== Data listing ==

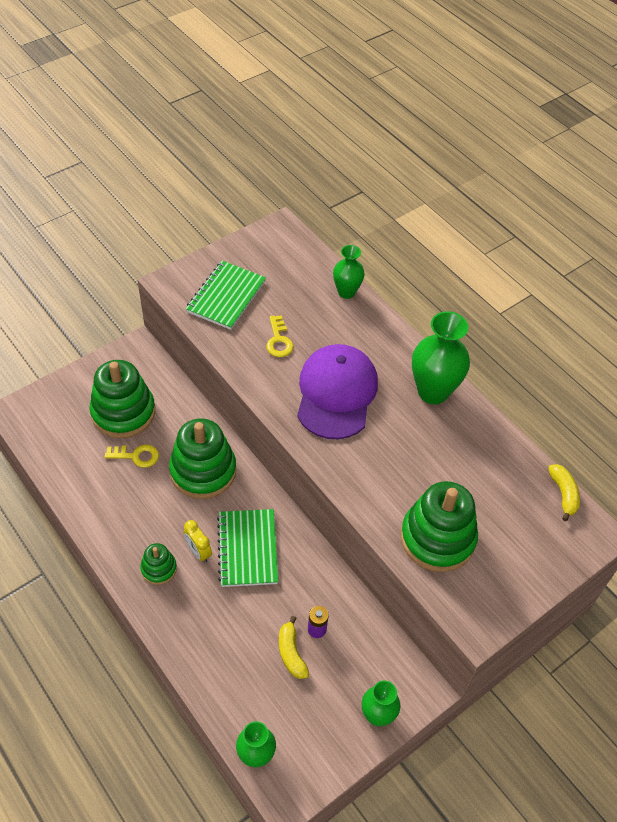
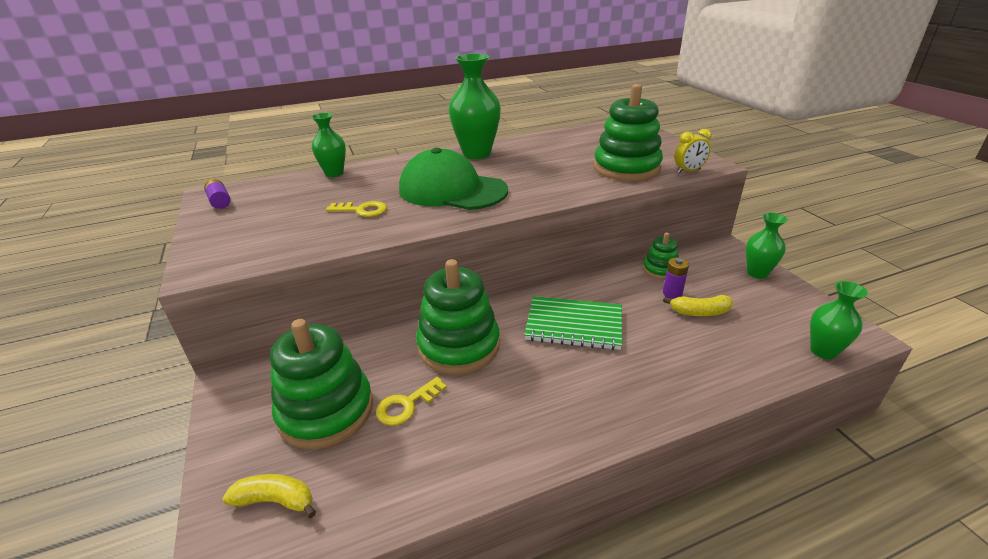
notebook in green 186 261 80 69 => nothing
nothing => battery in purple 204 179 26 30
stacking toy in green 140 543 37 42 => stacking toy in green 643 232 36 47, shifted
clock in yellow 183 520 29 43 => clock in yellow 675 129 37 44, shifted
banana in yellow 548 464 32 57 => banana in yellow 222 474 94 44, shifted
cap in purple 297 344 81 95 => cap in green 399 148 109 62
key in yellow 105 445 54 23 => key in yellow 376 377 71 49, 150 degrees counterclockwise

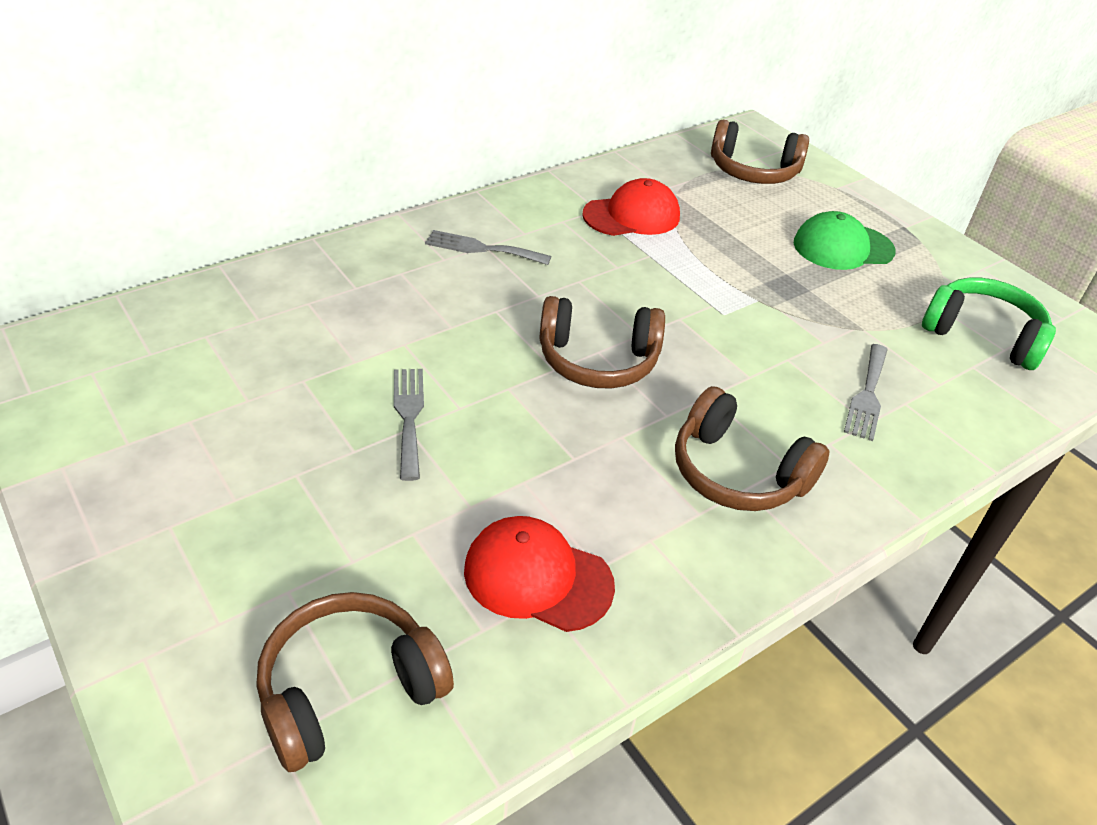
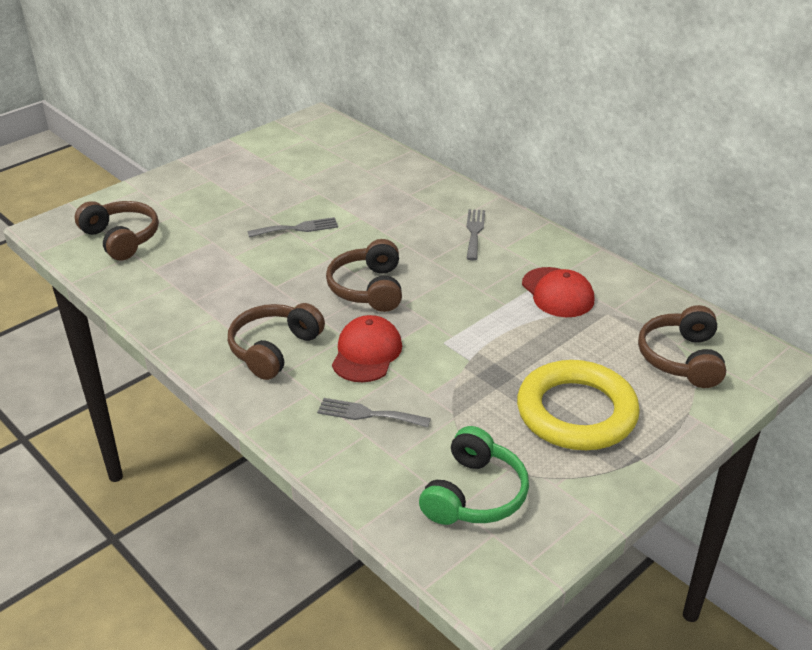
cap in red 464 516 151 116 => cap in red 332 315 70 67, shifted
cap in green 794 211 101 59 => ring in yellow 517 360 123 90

===
== Data listing ==

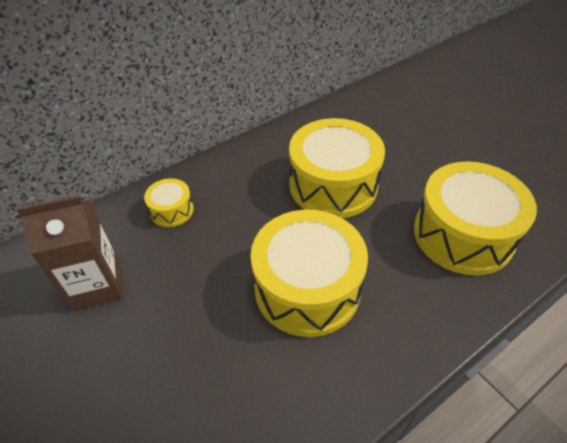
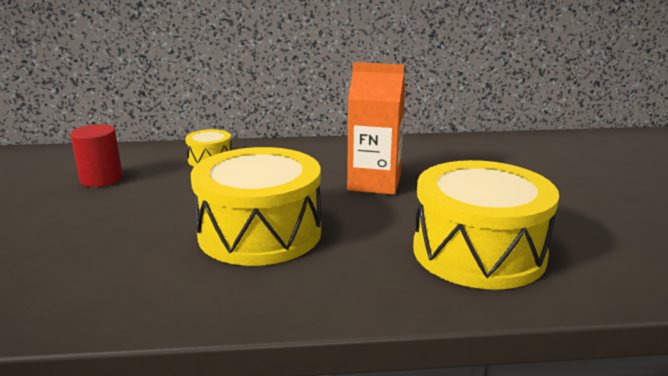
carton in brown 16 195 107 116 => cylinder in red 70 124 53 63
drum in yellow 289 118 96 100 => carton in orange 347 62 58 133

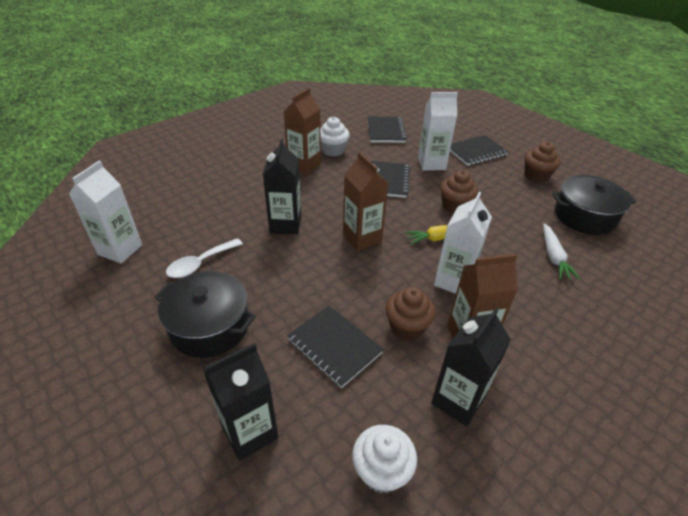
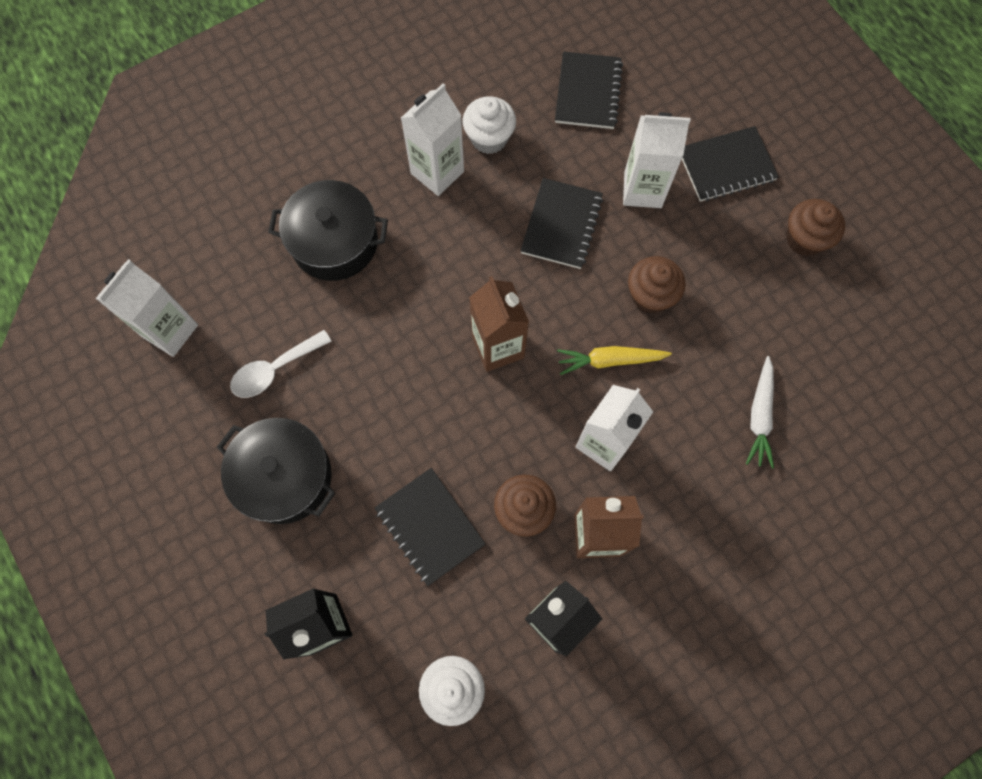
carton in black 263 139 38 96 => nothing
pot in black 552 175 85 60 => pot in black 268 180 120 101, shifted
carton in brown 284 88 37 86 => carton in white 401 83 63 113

===

= Aim of the task =
Count each line above with "purple"; write only the number.

= Written response =
2